* **Required action**
Report each line of the listing that carries the word "blue".

* **Extracted information**
━━━━━━━━

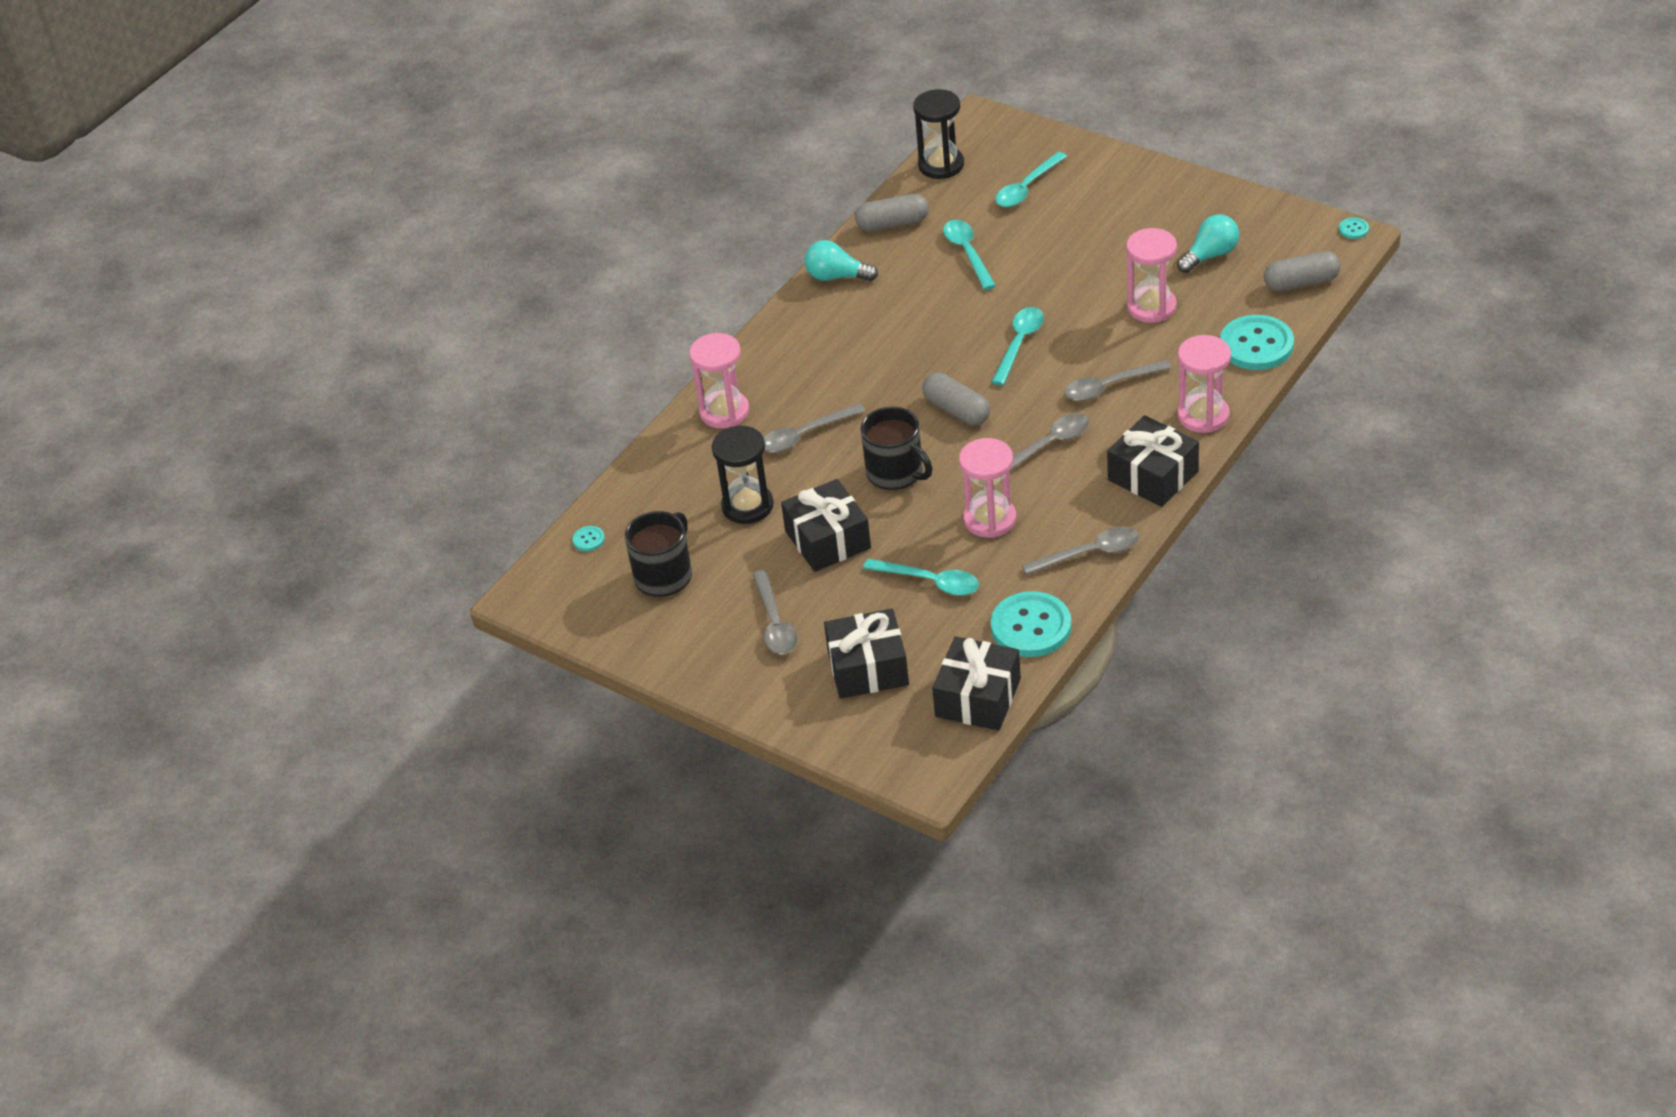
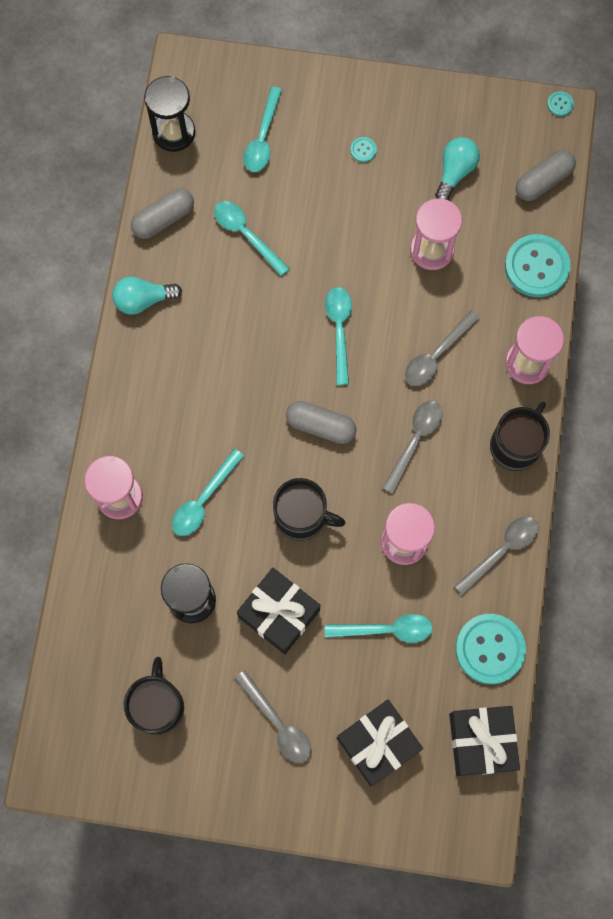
camera: 30 degrees left, 30 degrees up
(588, 539) = (71, 688): turquoise button -> turquoise button (363, 150)
(805, 435) = (203, 499): grey spoon -> turquoise spoon
(1153, 476) = (515, 445): black gift -> black mug

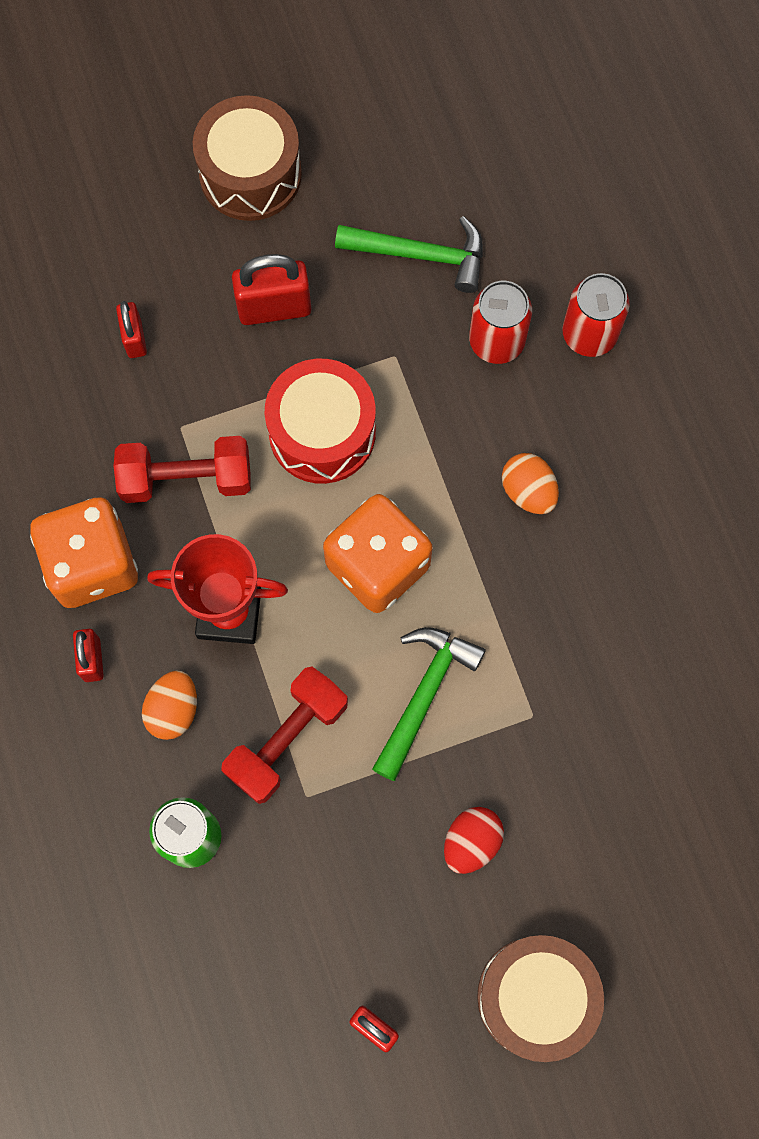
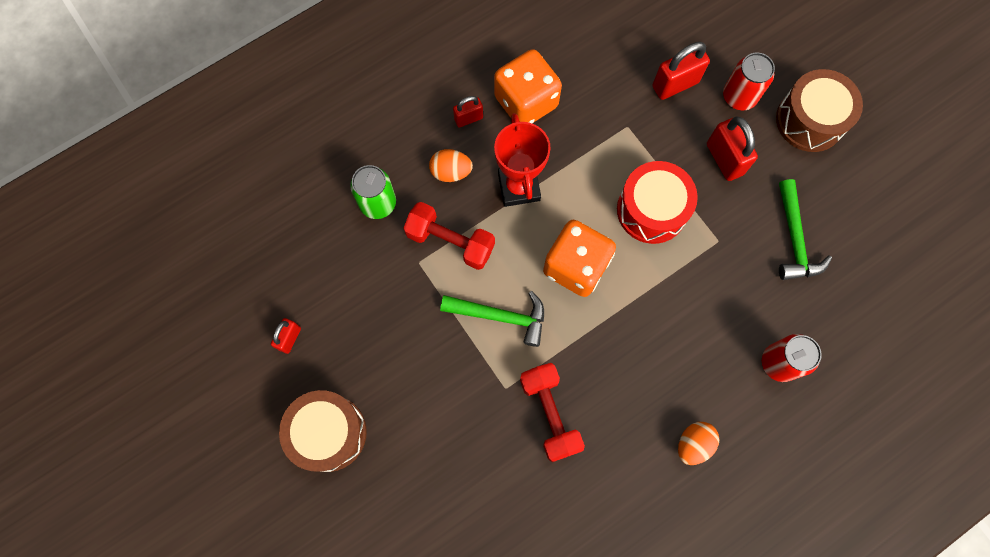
camera: 75 degrees right, 0 degrees up
(134, 338) = (675, 84): red padlock -> red padlock, size x1.68
(186, 478) = (595, 139): red dumbbell -> red dumbbell (550, 414)
(471, 842) = (415, 369): red egg -> none
(496, 341) = (752, 303): red can -> red can (739, 97)
(528, 491) = (654, 349): orange egg -> orange egg (693, 444)

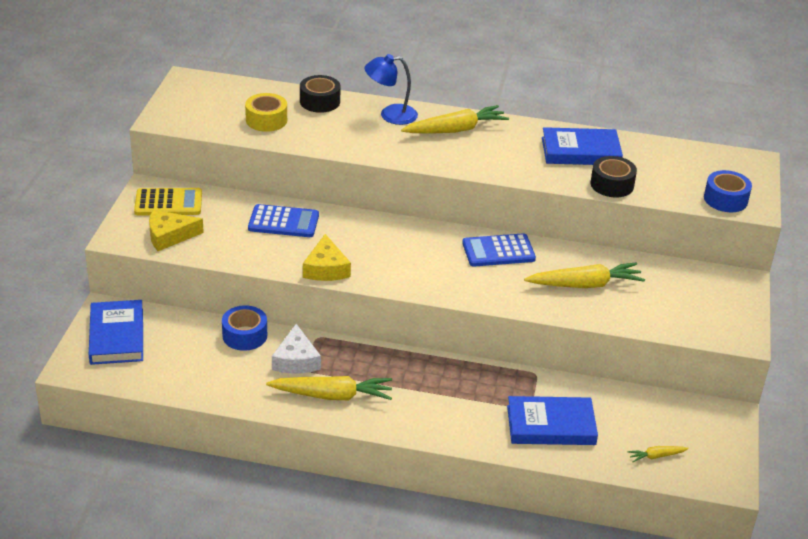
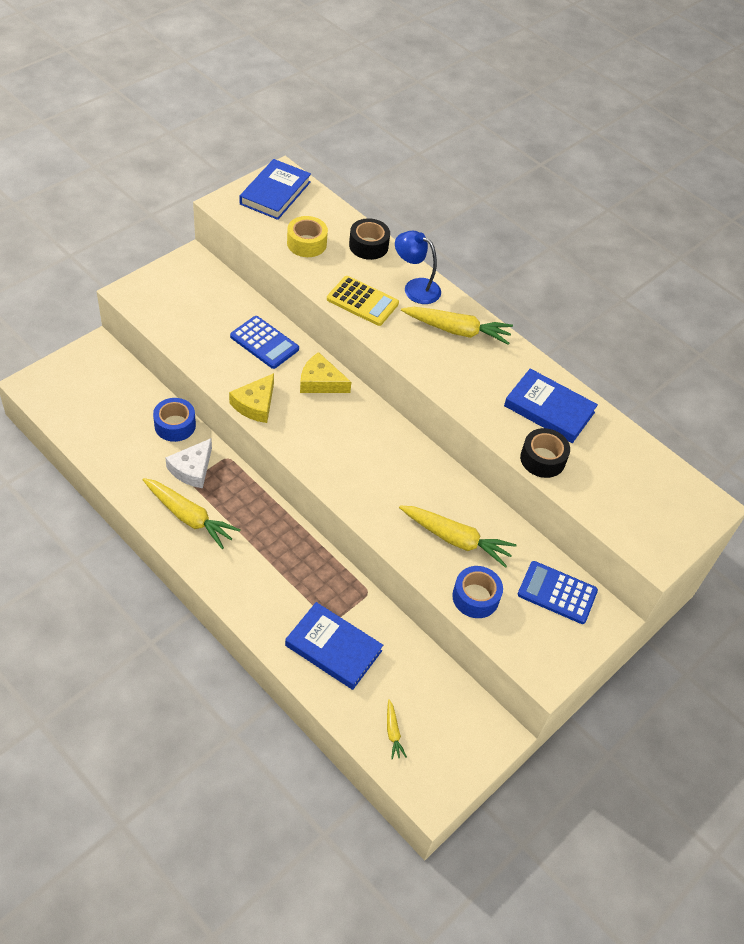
camera: 30 degrees right, 15 degrees up
(116, 336) = (84, 374): blue book -> blue book (275, 193)
(168, 203) = (194, 280): yellow calculator -> yellow calculator (362, 301)
(169, 236) = (166, 311): yellow cheese -> yellow cheese (320, 382)
(498, 251) = (412, 464): blue calculator -> blue calculator (557, 593)
(656, 456) = (393, 732): yellow carrot -> yellow carrot turned 120 degrees counterclockwise
(725, 199) = (638, 532): blue tape -> blue tape (475, 597)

━━━━━━━━

* **Response below**
(116, 336) = (84, 374): blue book -> blue book (275, 193)
(498, 251) = (412, 464): blue calculator -> blue calculator (557, 593)
(725, 199) = (638, 532): blue tape -> blue tape (475, 597)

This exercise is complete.